▶ Problem to solve:
Copy out all the entries below with every "counterclockwise" switched to "anticlockwise" and everything else unchanged, leaving the pictures out.

▶ Given records:
--- begin ---
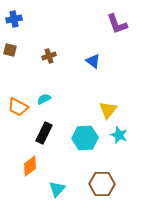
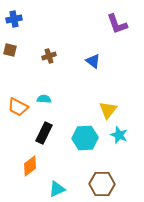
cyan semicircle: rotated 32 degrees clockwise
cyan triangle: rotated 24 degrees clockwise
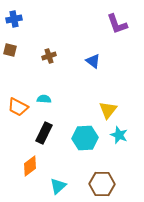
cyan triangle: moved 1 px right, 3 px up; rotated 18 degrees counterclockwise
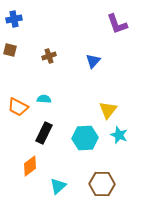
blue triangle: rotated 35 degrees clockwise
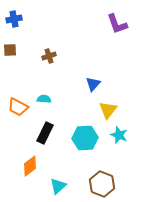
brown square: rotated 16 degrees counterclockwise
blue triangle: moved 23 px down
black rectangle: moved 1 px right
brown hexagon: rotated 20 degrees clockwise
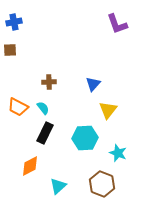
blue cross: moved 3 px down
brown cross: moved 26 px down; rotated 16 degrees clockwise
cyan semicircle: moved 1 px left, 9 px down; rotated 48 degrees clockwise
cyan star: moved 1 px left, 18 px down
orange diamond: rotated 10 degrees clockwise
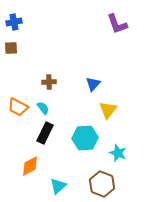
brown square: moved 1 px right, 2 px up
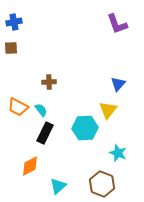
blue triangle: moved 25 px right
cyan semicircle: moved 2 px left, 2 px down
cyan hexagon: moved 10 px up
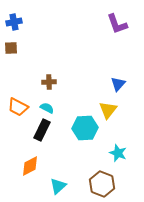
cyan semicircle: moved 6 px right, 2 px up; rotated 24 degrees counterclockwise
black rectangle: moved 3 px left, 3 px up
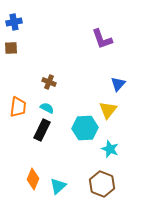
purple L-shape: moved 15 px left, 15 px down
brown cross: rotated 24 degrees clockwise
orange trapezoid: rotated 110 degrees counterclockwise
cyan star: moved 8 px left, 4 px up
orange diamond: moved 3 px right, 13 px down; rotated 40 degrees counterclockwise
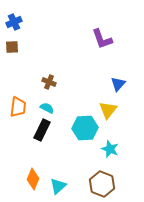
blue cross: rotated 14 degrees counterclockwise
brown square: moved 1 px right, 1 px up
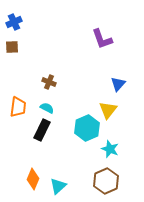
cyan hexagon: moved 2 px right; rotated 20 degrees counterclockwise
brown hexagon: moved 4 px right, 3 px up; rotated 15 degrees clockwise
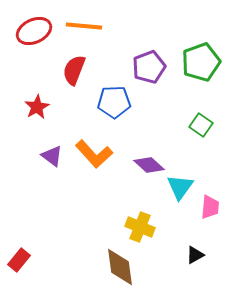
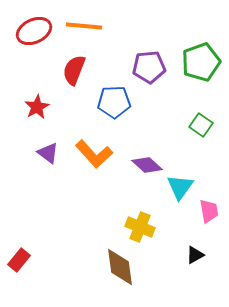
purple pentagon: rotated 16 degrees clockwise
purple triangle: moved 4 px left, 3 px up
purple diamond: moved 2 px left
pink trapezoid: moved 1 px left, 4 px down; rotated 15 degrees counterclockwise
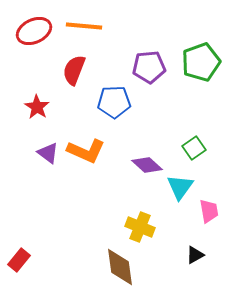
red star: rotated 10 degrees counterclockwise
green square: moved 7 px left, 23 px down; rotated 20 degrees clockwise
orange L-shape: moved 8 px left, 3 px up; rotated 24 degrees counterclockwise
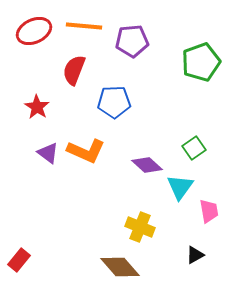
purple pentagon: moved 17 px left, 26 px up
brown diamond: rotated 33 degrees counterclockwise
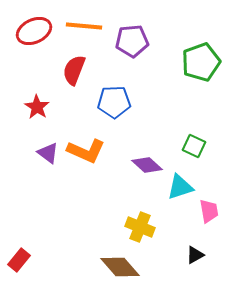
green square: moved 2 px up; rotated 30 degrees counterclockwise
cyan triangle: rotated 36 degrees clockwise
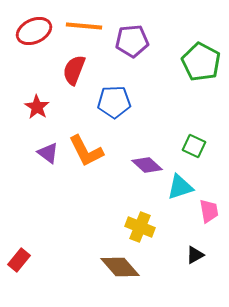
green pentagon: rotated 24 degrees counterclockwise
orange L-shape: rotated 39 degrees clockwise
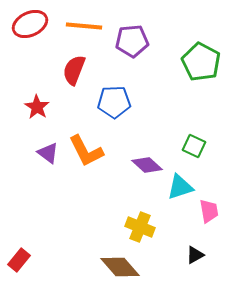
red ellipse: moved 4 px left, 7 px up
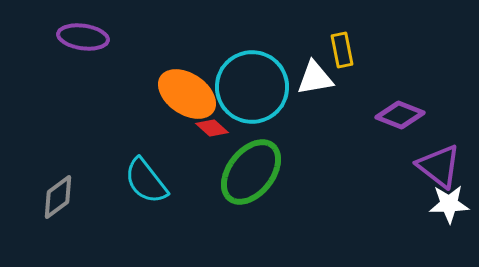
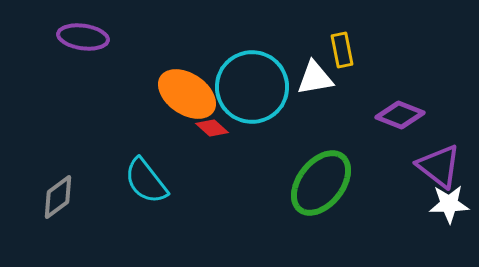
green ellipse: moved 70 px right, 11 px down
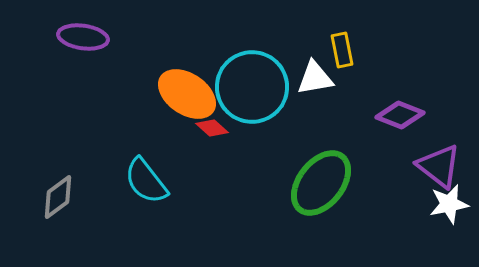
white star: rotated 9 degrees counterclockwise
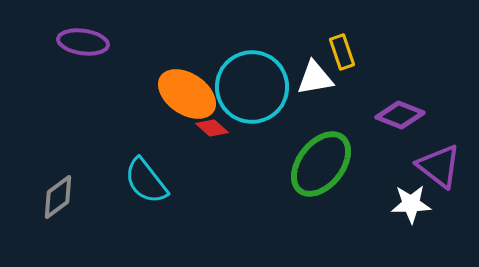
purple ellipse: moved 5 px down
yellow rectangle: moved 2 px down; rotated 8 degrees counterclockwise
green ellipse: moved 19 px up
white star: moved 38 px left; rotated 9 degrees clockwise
--- end ---
▶ Exercise result:
cyan semicircle: rotated 32 degrees clockwise
cyan triangle: rotated 24 degrees clockwise
cyan triangle: moved 1 px right, 3 px up; rotated 18 degrees anticlockwise
blue triangle: rotated 35 degrees clockwise
brown square: rotated 16 degrees anticlockwise
blue triangle: moved 23 px down
black rectangle: moved 1 px right
brown hexagon: rotated 20 degrees clockwise
blue cross: moved 3 px down
brown cross: moved 26 px down; rotated 16 degrees clockwise
cyan semicircle: moved 1 px left, 9 px down; rotated 48 degrees clockwise
cyan star: moved 1 px left, 18 px down
orange diamond: rotated 10 degrees clockwise
brown square: moved 1 px right, 2 px up
blue triangle: moved 25 px right
cyan semicircle: moved 2 px left, 2 px down
cyan hexagon: moved 10 px up
cyan semicircle: moved 6 px right, 2 px up; rotated 24 degrees anticlockwise
black rectangle: moved 3 px left, 3 px up
purple L-shape: moved 15 px left, 15 px down
brown cross: rotated 24 degrees clockwise
orange trapezoid: rotated 110 degrees anticlockwise
cyan star: moved 8 px left, 4 px up
orange diamond: moved 3 px right, 13 px down; rotated 40 degrees anticlockwise
blue cross: rotated 14 degrees anticlockwise
brown square: moved 1 px right, 1 px up
cyan hexagon: moved 2 px right; rotated 20 degrees anticlockwise
brown hexagon: moved 4 px right, 3 px up; rotated 15 degrees clockwise
purple pentagon: rotated 16 degrees clockwise
purple triangle: moved 4 px left, 3 px up
purple diamond: moved 2 px left
pink trapezoid: moved 1 px left, 4 px down; rotated 15 degrees anticlockwise
red star: rotated 10 degrees anticlockwise
green square: moved 7 px left, 23 px down; rotated 20 degrees clockwise
orange L-shape: moved 8 px left, 3 px up; rotated 24 degrees anticlockwise
purple pentagon: moved 17 px left, 26 px up
brown diamond: rotated 33 degrees anticlockwise
green square: moved 2 px up; rotated 30 degrees anticlockwise
cyan triangle: rotated 36 degrees clockwise
green pentagon: rotated 24 degrees anticlockwise
orange L-shape: rotated 39 degrees clockwise
red ellipse: moved 4 px left, 7 px up
green ellipse: moved 70 px right, 11 px down
white star: rotated 9 degrees anticlockwise
purple ellipse: moved 5 px down
yellow rectangle: moved 2 px down; rotated 8 degrees anticlockwise
green ellipse: moved 19 px up
white star: moved 38 px left; rotated 9 degrees clockwise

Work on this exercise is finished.